§ **Edit difference data**
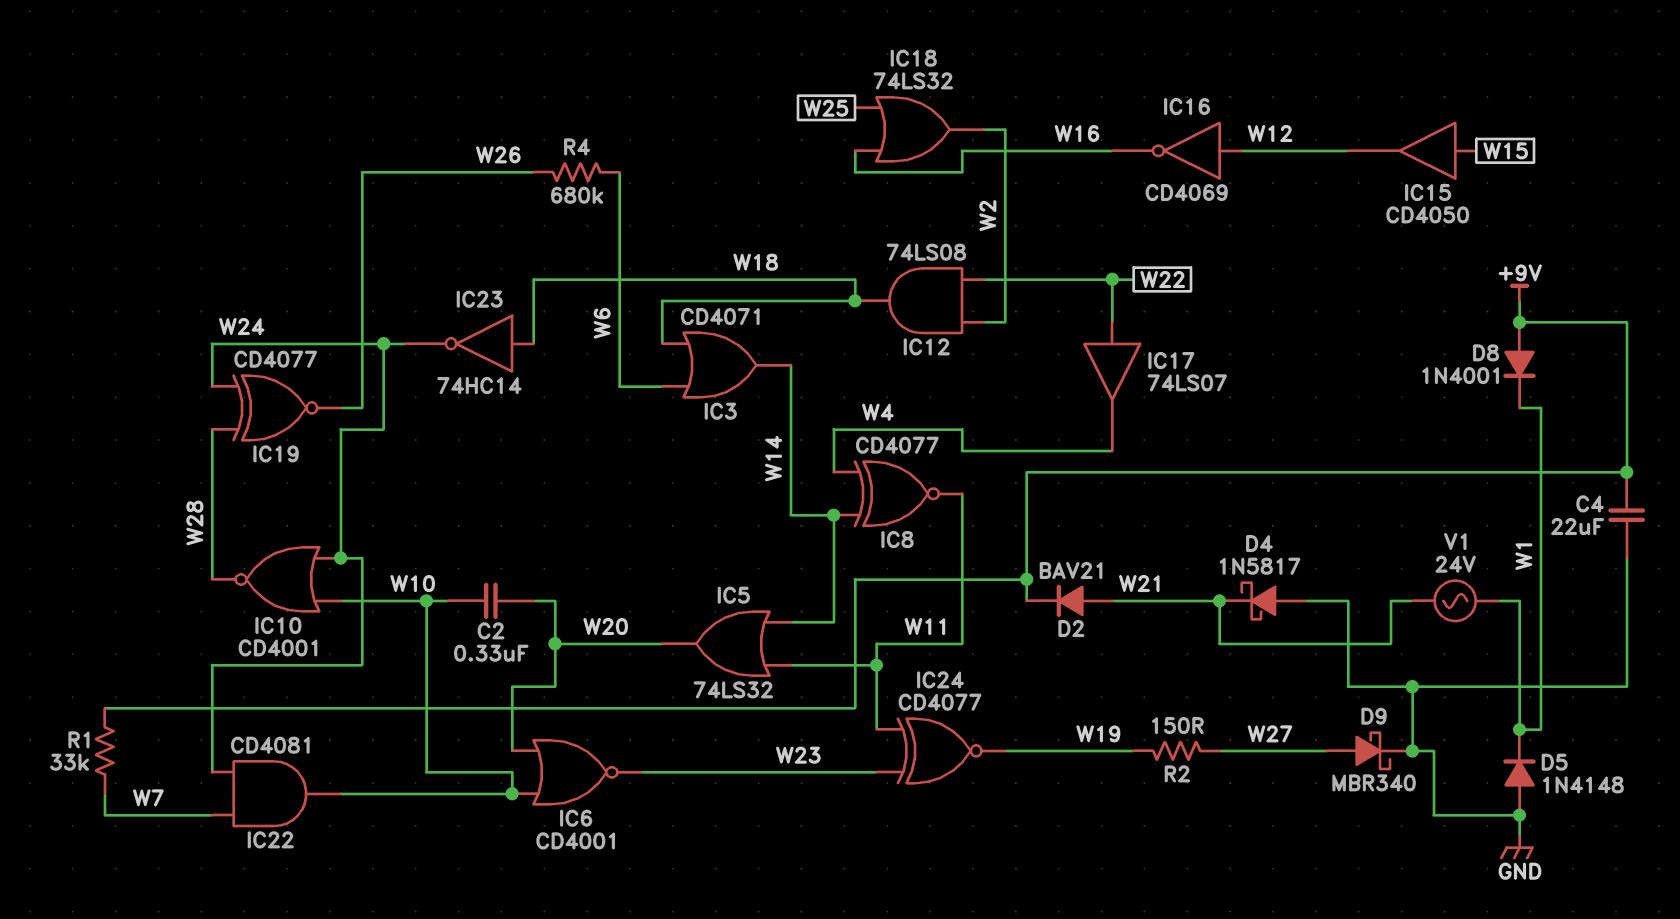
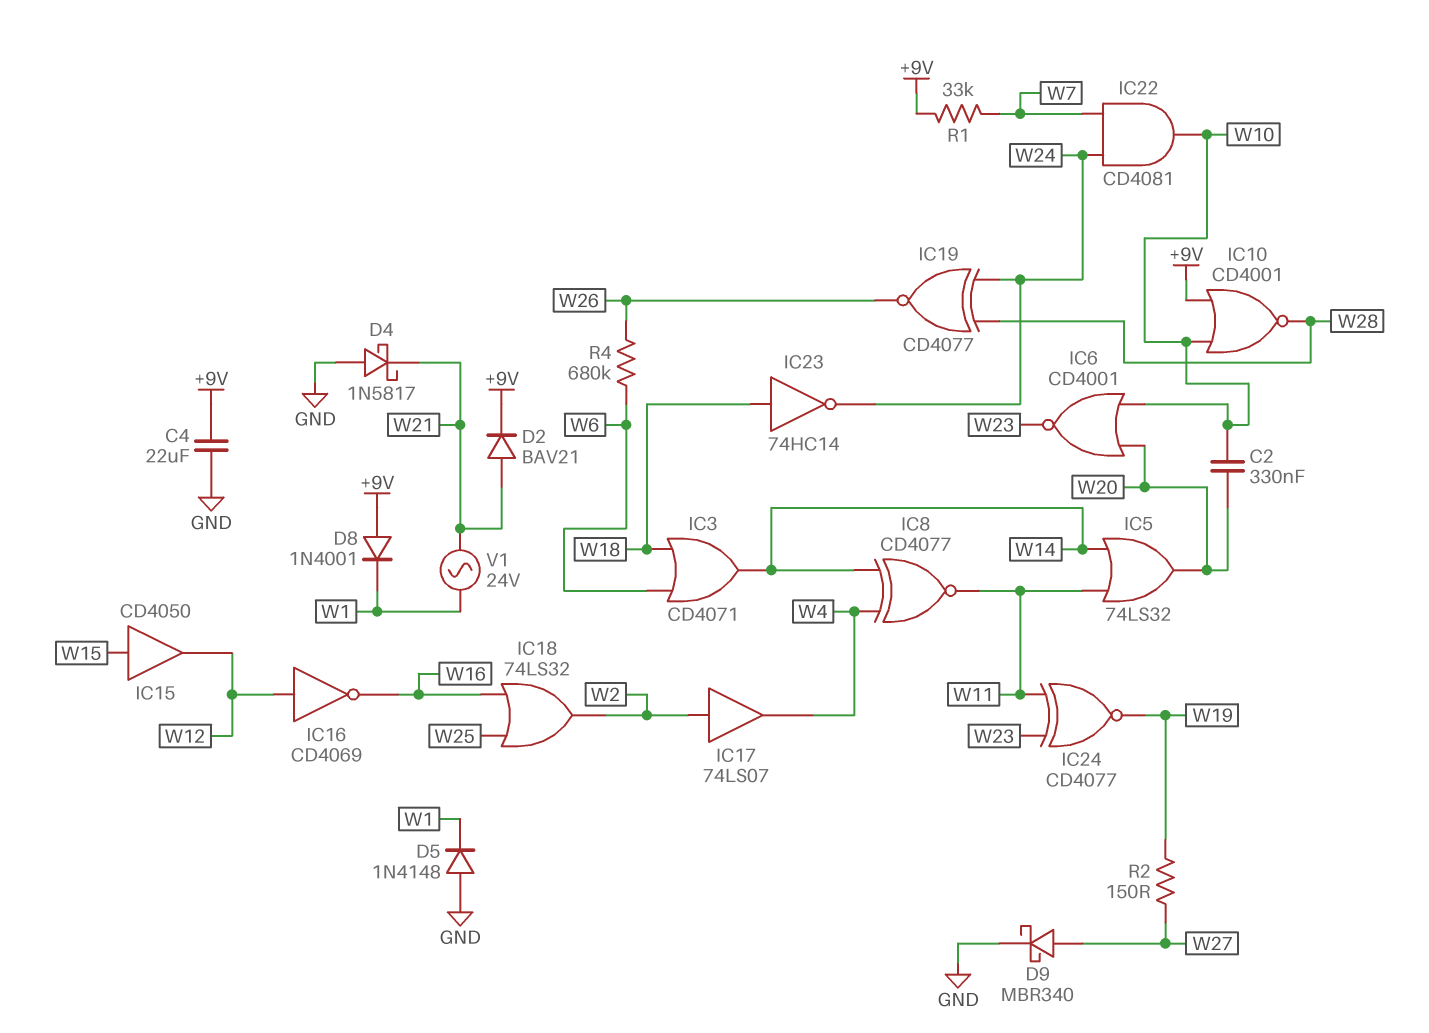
IC10: NOR CD4001 (in W10, in W24, out W28) -> NOR CD4001 (in +9V, in W10, out W28)
IC12: AND 74LS08 (in W2, in W22, out W18) -> none
IC17: buffer 74LS07 (in W22, out W4) -> buffer 74LS07 (in W2, out W4)

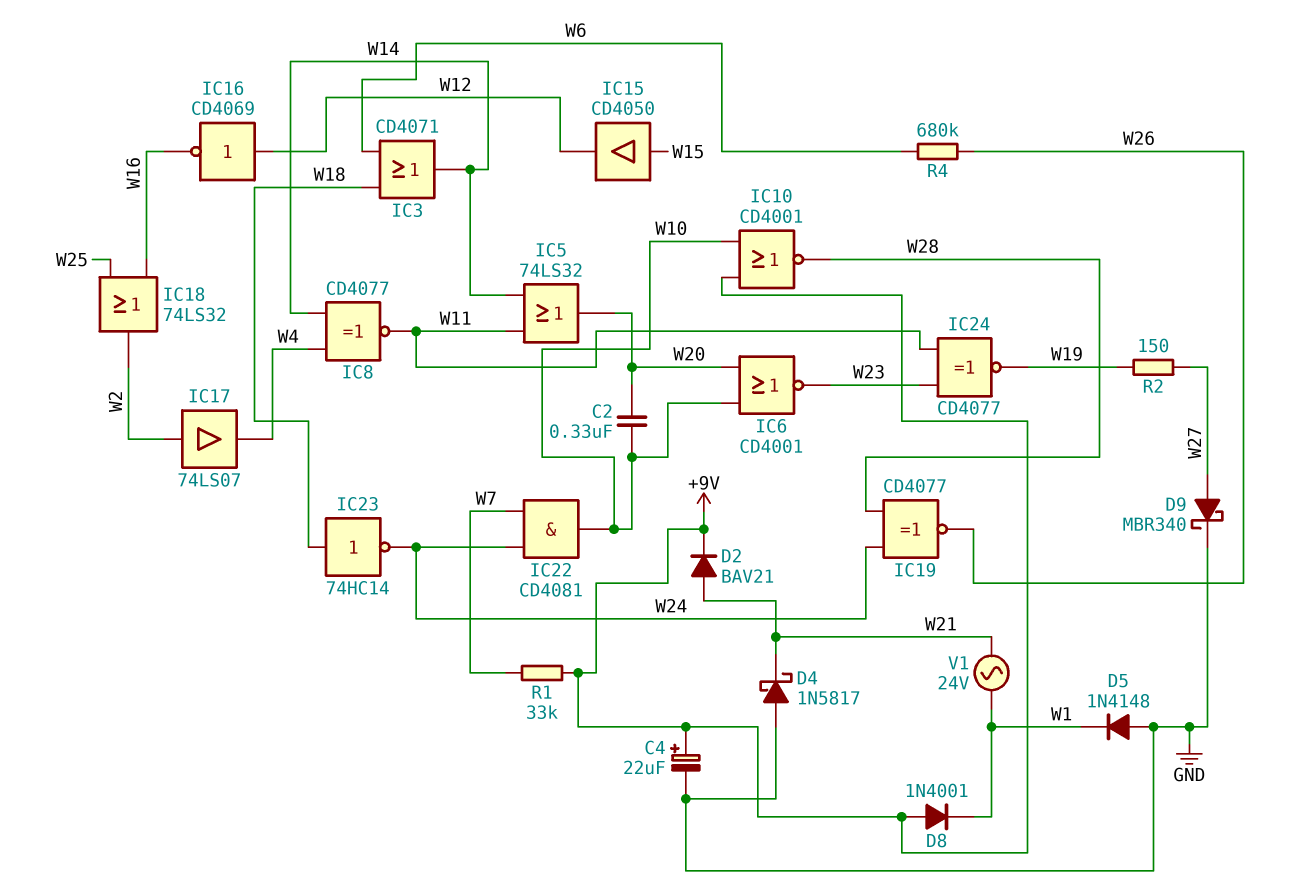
C4: 22uF (+9V, GND) -> 22uF (plus +9V, minus GND)

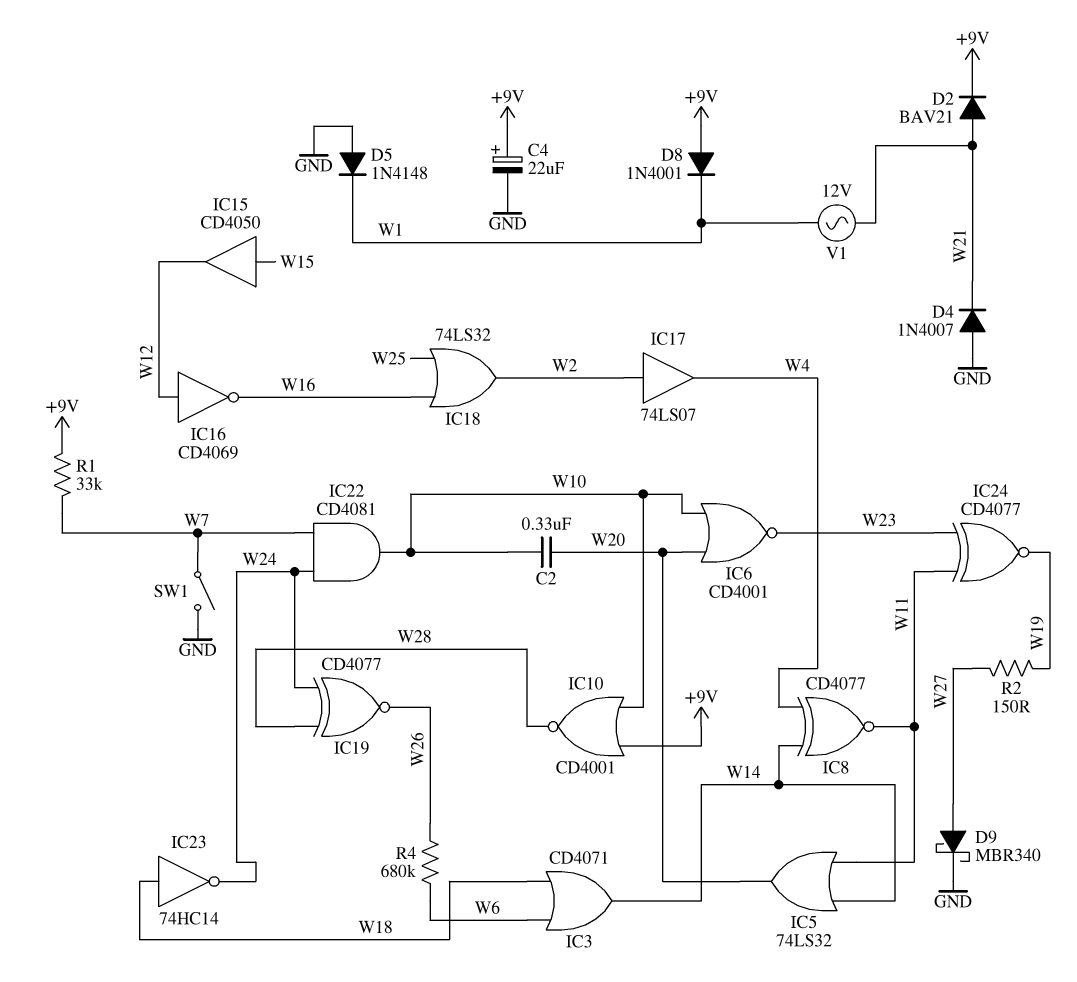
D4: schottky 1N5817 (A GND, K W21) -> diode 1N4007 (A GND, K W21)
SW1: none -> switch (GND, W7)
V1: AC 24V (W1, W21) -> AC 12V (W1, W21)

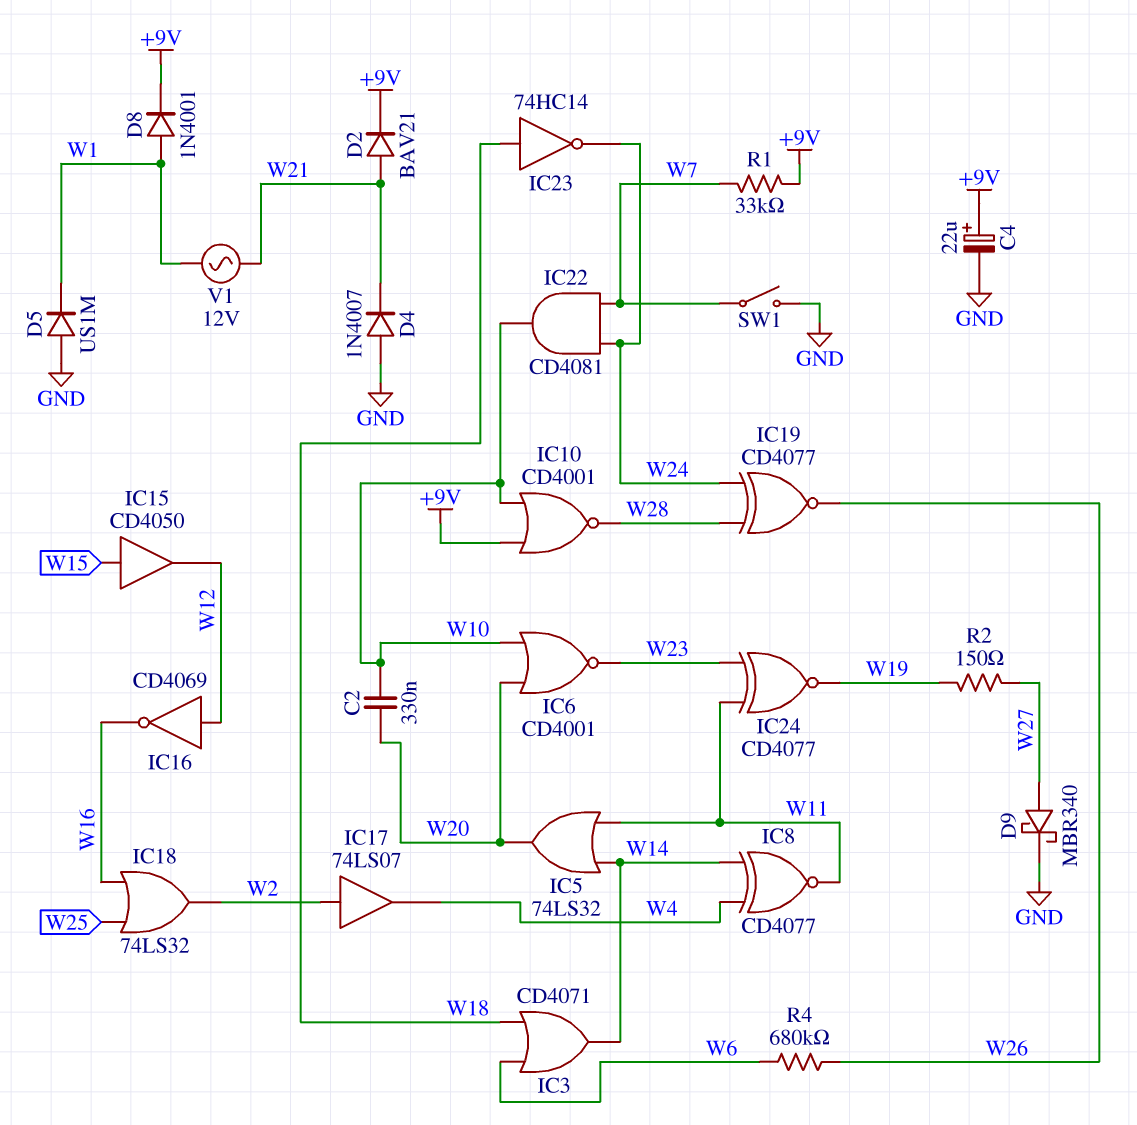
D5: diode 1N4148 (A GND, K W1) -> diode US1M (A GND, K W1)
D8: diode 1N4001 (A +9V, K W1) -> diode 1N4001 (A W1, K +9V)

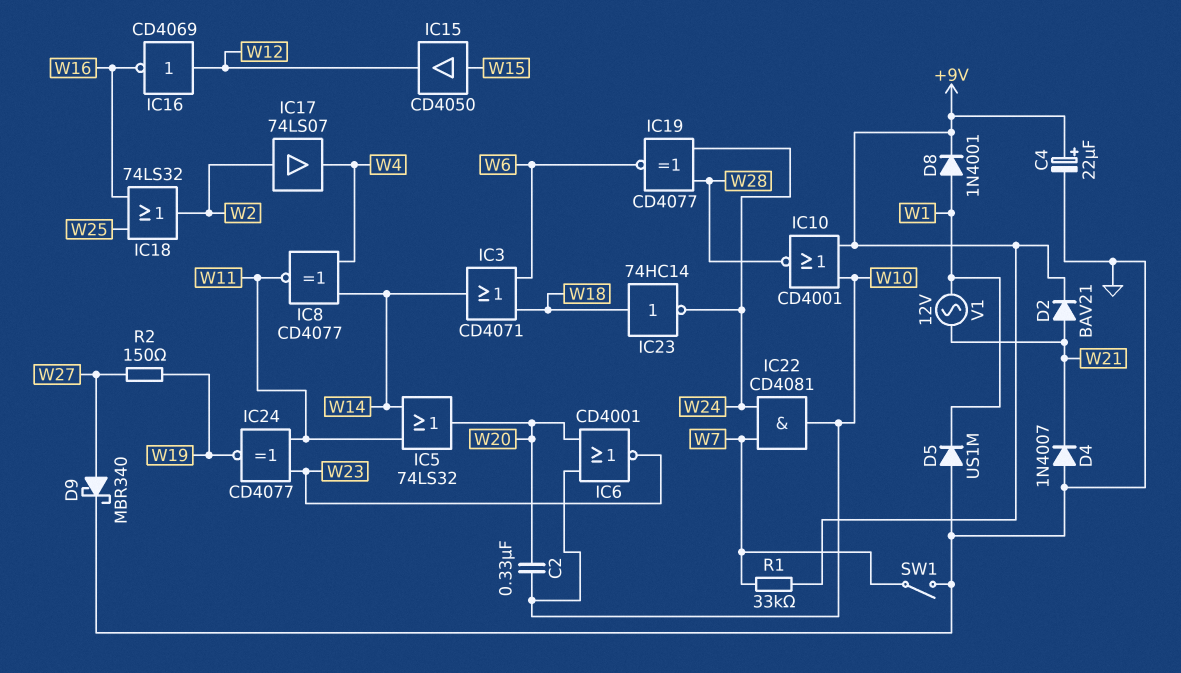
IC19: XNOR CD4077 (in W24, in W28, out W26) -> XNOR CD4077 (in W24, in W28, out W6)
R4: 680k (W6, W26) -> none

§ **Assignment**
Collect from the data above every line that includes "diode".

§ **Response**
D4: schottky 1N5817 (A GND, K W21) -> diode 1N4007 (A GND, K W21)
D5: diode 1N4148 (A GND, K W1) -> diode US1M (A GND, K W1)
D8: diode 1N4001 (A +9V, K W1) -> diode 1N4001 (A W1, K +9V)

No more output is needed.